▸ **What is being asked**
Would you reproduce, word for word, only the lines from the one with "Chapter: [87,46,118,78] ->" to the end of the listing below?

▸ **Supplied information**
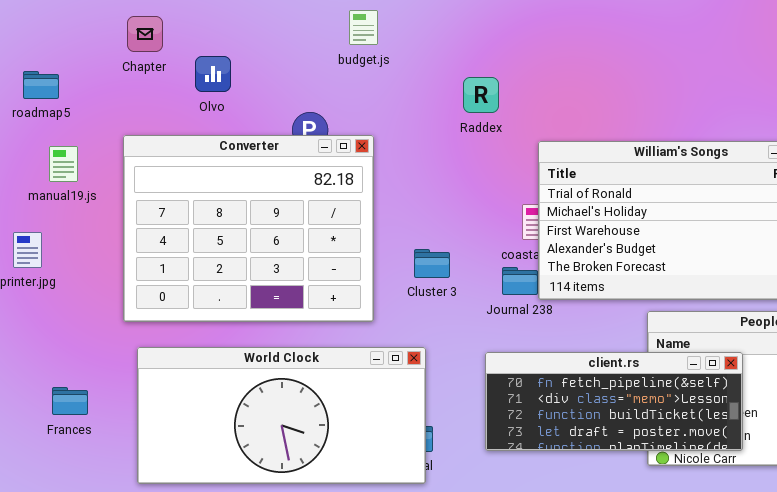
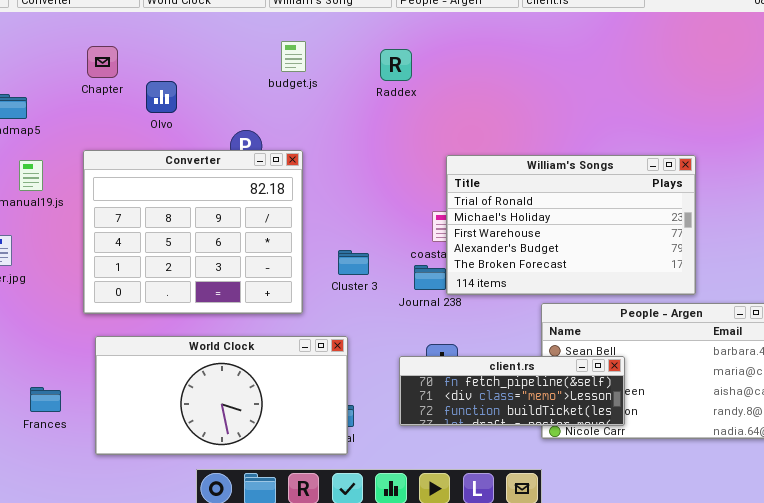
Raddex: [463,77,499,113] -> [380,49,412,81], moved
client.rs: [485,352,743,451] -> [399,356,625,426], resized
Frances: [52,387,88,415] -> [30,387,61,412], moved

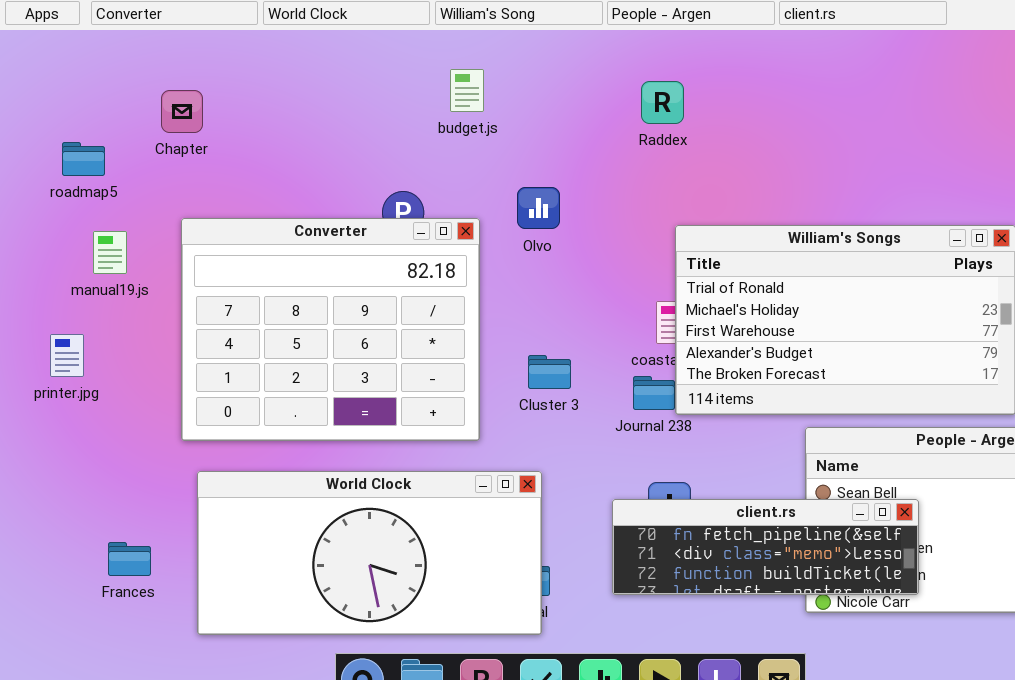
Chapter: [87,46,118,78] -> [161,90,203,133], moved
Raddex: [380,49,412,81] -> [641,81,684,124], moved
Olvo: [146,81,177,113] -> [517,187,560,229], moved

▸ **Task output**
Chapter: [87,46,118,78] -> [161,90,203,133], moved
Raddex: [380,49,412,81] -> [641,81,684,124], moved
Olvo: [146,81,177,113] -> [517,187,560,229], moved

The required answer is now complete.